> _WHAT YOU WILL DO_
Find the line with "cyan semicircle: (110, 102)" in the entries below. Repeat it, every following line, and the line with "orange hexagon: (104, 50) -> (31, 35), moved", exactly and with nothing added.

══ INPUT MATERIAL

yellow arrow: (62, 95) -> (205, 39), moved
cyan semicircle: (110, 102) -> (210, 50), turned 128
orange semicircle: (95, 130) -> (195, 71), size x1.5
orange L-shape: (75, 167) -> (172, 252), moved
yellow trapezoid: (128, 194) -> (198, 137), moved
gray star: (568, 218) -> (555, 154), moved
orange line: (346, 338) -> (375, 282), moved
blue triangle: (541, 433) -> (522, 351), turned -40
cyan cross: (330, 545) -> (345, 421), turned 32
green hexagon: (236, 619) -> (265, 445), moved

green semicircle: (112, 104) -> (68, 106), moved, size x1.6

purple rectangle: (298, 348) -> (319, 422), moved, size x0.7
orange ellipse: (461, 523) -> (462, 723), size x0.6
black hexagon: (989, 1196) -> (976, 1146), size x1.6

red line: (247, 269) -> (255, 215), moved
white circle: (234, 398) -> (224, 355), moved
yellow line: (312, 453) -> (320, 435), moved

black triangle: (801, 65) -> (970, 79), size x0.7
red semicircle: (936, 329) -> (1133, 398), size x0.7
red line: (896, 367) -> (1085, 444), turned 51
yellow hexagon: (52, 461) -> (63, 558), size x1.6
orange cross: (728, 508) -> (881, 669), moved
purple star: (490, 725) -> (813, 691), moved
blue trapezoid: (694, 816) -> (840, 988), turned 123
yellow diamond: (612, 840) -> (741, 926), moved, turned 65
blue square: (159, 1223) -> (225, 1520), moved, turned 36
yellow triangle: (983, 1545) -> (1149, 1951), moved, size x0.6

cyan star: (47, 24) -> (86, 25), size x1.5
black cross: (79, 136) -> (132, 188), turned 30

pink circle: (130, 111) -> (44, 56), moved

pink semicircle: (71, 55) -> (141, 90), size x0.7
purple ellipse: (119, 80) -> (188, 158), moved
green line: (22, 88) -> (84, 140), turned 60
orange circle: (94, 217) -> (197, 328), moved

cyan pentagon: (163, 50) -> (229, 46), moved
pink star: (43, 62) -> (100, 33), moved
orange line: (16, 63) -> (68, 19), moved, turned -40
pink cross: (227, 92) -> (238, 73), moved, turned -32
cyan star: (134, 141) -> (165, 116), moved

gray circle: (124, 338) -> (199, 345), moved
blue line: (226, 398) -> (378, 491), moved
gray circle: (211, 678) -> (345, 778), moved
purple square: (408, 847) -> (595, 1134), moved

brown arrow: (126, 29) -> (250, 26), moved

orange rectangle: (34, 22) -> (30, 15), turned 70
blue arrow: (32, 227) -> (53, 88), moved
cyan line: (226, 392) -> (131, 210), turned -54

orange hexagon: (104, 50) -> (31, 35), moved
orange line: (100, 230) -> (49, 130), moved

════

> _SOLVED EXERCISE_
cyan semicircle: (110, 102) -> (210, 50), turned 128
orange semicircle: (95, 130) -> (195, 71), size x1.5
orange L-shape: (75, 167) -> (172, 252), moved
yellow trapezoid: (128, 194) -> (198, 137), moved
gray star: (568, 218) -> (555, 154), moved
orange line: (346, 338) -> (375, 282), moved
blue triangle: (541, 433) -> (522, 351), turned -40
cyan cross: (330, 545) -> (345, 421), turned 32
green hexagon: (236, 619) -> (265, 445), moved

green semicircle: (112, 104) -> (68, 106), moved, size x1.6

purple rectangle: (298, 348) -> (319, 422), moved, size x0.7
orange ellipse: (461, 523) -> (462, 723), size x0.6
black hexagon: (989, 1196) -> (976, 1146), size x1.6

red line: (247, 269) -> (255, 215), moved
white circle: (234, 398) -> (224, 355), moved
yellow line: (312, 453) -> (320, 435), moved

black triangle: (801, 65) -> (970, 79), size x0.7
red semicircle: (936, 329) -> (1133, 398), size x0.7
red line: (896, 367) -> (1085, 444), turned 51
yellow hexagon: (52, 461) -> (63, 558), size x1.6
orange cross: (728, 508) -> (881, 669), moved
purple star: (490, 725) -> (813, 691), moved
blue trapezoid: (694, 816) -> (840, 988), turned 123
yellow diamond: (612, 840) -> (741, 926), moved, turned 65
blue square: (159, 1223) -> (225, 1520), moved, turned 36
yellow triangle: (983, 1545) -> (1149, 1951), moved, size x0.6

cyan star: (47, 24) -> (86, 25), size x1.5
black cross: (79, 136) -> (132, 188), turned 30

pink circle: (130, 111) -> (44, 56), moved

pink semicircle: (71, 55) -> (141, 90), size x0.7
purple ellipse: (119, 80) -> (188, 158), moved
green line: (22, 88) -> (84, 140), turned 60
orange circle: (94, 217) -> (197, 328), moved

cyan pentagon: (163, 50) -> (229, 46), moved
pink star: (43, 62) -> (100, 33), moved
orange line: (16, 63) -> (68, 19), moved, turned -40
pink cross: (227, 92) -> (238, 73), moved, turned -32
cyan star: (134, 141) -> (165, 116), moved

gray circle: (124, 338) -> (199, 345), moved
blue line: (226, 398) -> (378, 491), moved
gray circle: (211, 678) -> (345, 778), moved
purple square: (408, 847) -> (595, 1134), moved

brown arrow: (126, 29) -> (250, 26), moved

orange rectangle: (34, 22) -> (30, 15), turned 70
blue arrow: (32, 227) -> (53, 88), moved
cyan line: (226, 392) -> (131, 210), turned -54

orange hexagon: (104, 50) -> (31, 35), moved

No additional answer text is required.